→ **Your assignment**:
The output should be exactly the lines from the one containing "(134, 137) = (318, 117): turquoise" through the last line of the records, and only those.

Scene images with change listings:
# # # #

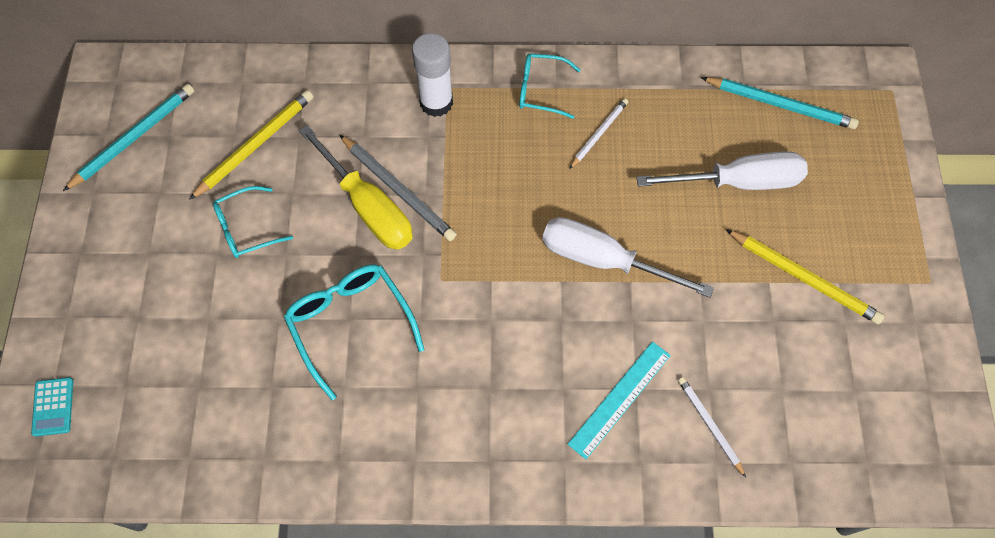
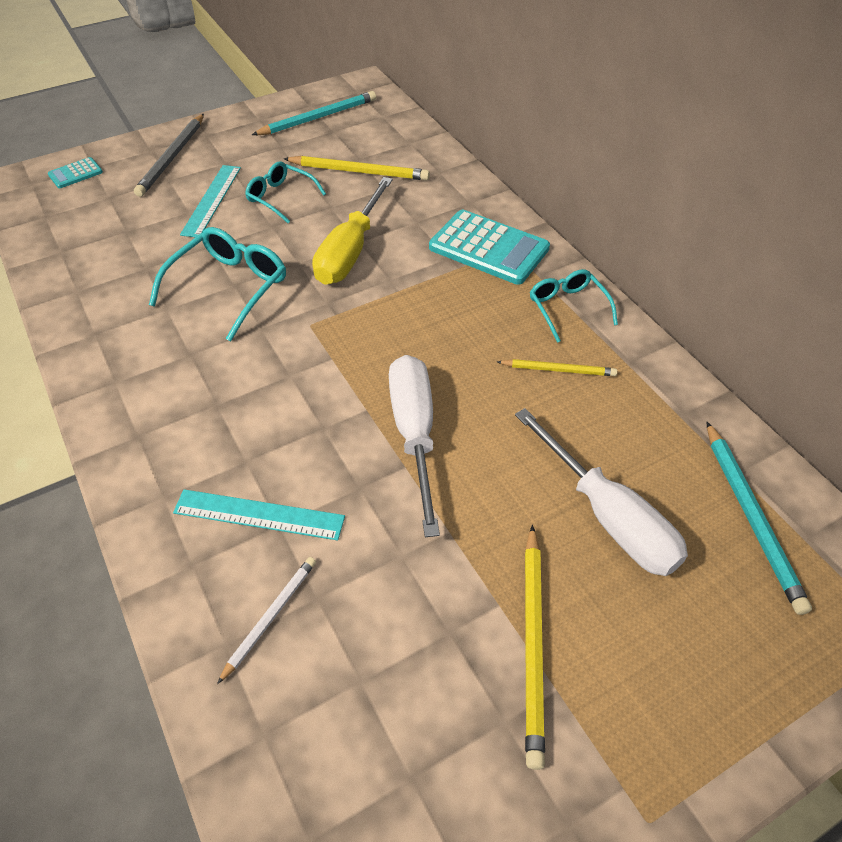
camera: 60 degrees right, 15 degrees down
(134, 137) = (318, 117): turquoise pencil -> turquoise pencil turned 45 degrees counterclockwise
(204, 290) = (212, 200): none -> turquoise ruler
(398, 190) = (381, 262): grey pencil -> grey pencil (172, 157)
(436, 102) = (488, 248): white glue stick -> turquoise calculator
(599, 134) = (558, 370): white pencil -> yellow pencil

# # # #

→ **Output for this task**:
(134, 137) = (318, 117): turquoise pencil -> turquoise pencil turned 45 degrees counterclockwise
(204, 290) = (212, 200): none -> turquoise ruler
(398, 190) = (381, 262): grey pencil -> grey pencil (172, 157)
(436, 102) = (488, 248): white glue stick -> turquoise calculator
(599, 134) = (558, 370): white pencil -> yellow pencil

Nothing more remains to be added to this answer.